**The problem:**
Output the material below verbatim, reproducing every line with no changes.

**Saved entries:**
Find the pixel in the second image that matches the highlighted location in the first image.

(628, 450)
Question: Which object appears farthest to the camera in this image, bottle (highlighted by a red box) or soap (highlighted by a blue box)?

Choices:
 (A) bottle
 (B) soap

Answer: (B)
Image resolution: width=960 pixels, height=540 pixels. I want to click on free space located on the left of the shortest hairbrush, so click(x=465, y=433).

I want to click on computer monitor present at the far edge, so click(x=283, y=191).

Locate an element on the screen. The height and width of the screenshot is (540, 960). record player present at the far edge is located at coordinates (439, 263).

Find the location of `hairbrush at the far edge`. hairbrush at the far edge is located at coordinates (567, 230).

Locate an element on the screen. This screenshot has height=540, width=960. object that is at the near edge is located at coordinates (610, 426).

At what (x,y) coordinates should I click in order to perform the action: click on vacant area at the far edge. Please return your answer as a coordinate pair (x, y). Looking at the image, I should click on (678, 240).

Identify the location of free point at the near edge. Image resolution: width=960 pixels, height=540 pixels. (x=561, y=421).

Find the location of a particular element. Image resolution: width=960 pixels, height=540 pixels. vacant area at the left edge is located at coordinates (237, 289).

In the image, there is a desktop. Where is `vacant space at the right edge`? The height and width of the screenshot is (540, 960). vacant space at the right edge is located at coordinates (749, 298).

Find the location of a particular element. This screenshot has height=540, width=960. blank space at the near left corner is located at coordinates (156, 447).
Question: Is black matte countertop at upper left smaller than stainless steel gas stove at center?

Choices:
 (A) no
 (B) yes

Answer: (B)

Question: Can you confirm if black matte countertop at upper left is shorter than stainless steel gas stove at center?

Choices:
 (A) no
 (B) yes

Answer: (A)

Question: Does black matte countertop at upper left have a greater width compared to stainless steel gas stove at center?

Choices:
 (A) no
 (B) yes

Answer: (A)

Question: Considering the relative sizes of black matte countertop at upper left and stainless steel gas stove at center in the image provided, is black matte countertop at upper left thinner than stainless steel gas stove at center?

**Written answer:**
Find the pixel in the second image that matches the highlighted location in the first image.

(628, 450)
Question: Which object appears farthest to the camera in this image, bottle (highlighted by a red box) or soap (highlighted by a blue box)?

Choices:
 (A) bottle
 (B) soap

Answer: (B)
Image resolution: width=960 pixels, height=540 pixels. I want to click on free space located on the left of the shortest hairbrush, so click(x=465, y=433).

I want to click on computer monitor present at the far edge, so click(x=283, y=191).

Locate an element on the screen. The height and width of the screenshot is (540, 960). record player present at the far edge is located at coordinates (439, 263).

Find the location of `hairbrush at the far edge`. hairbrush at the far edge is located at coordinates (567, 230).

Locate an element on the screen. This screenshot has height=540, width=960. object that is at the near edge is located at coordinates (610, 426).

At what (x,y) coordinates should I click in order to perform the action: click on vacant area at the far edge. Please return your answer as a coordinate pair (x, y). Looking at the image, I should click on (678, 240).

Identify the location of free point at the near edge. Image resolution: width=960 pixels, height=540 pixels. (x=561, y=421).

Find the location of a particular element. Image resolution: width=960 pixels, height=540 pixels. vacant area at the left edge is located at coordinates (237, 289).

In the image, there is a desktop. Where is `vacant space at the right edge`? The height and width of the screenshot is (540, 960). vacant space at the right edge is located at coordinates (749, 298).

Find the location of a particular element. This screenshot has height=540, width=960. blank space at the near left corner is located at coordinates (156, 447).
Question: Is black matte countertop at upper left smaller than stainless steel gas stove at center?

Choices:
 (A) no
 (B) yes

Answer: (B)

Question: Can you confirm if black matte countertop at upper left is shorter than stainless steel gas stove at center?

Choices:
 (A) no
 (B) yes

Answer: (A)

Question: Does black matte countertop at upper left have a greater width compared to stainless steel gas stove at center?

Choices:
 (A) no
 (B) yes

Answer: (A)

Question: Considering the relative sizes of black matte countertop at upper left and stainless steel gas stove at center in the image provided, is black matte countertop at upper left thinner than stainless steel gas stove at center?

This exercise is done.